Given information Block Start

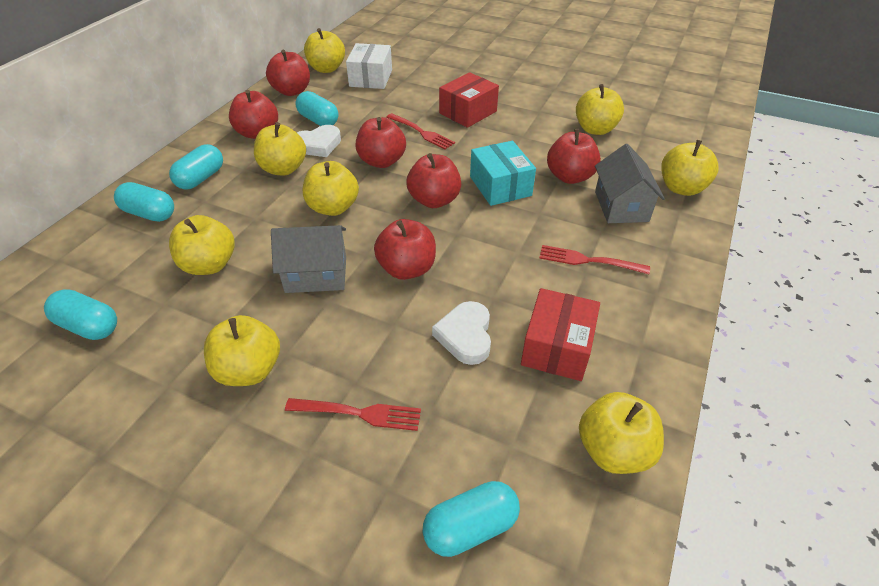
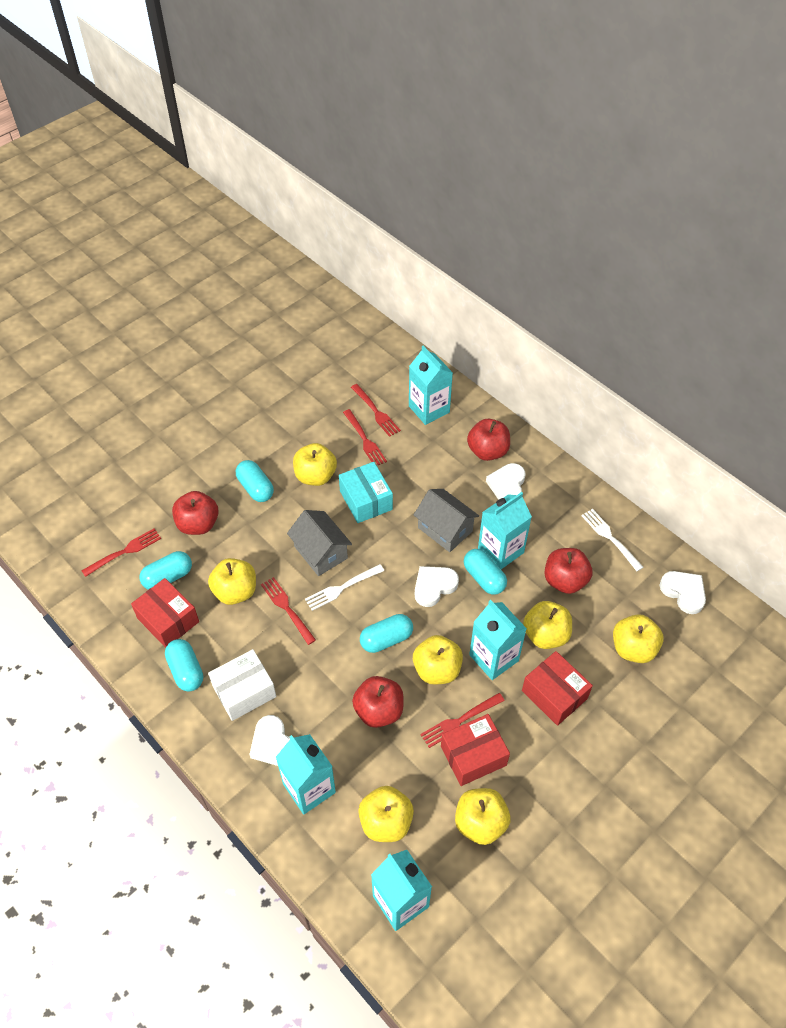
red apple: 6 -> 4
red box: 2 -> 3
red fork: 3 -> 5
turquoise carton: 0 -> 5
white fork: 0 -> 2
white heart: 2 -> 4
yellow apple: 8 -> 7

Given information Block End

#### Task goal:
Once the pictures are set aside, the remaining data must be transcribed exactly.

#### Solution for this problem:
red apple: 6 -> 4
red box: 2 -> 3
red fork: 3 -> 5
turquoise carton: 0 -> 5
white fork: 0 -> 2
white heart: 2 -> 4
yellow apple: 8 -> 7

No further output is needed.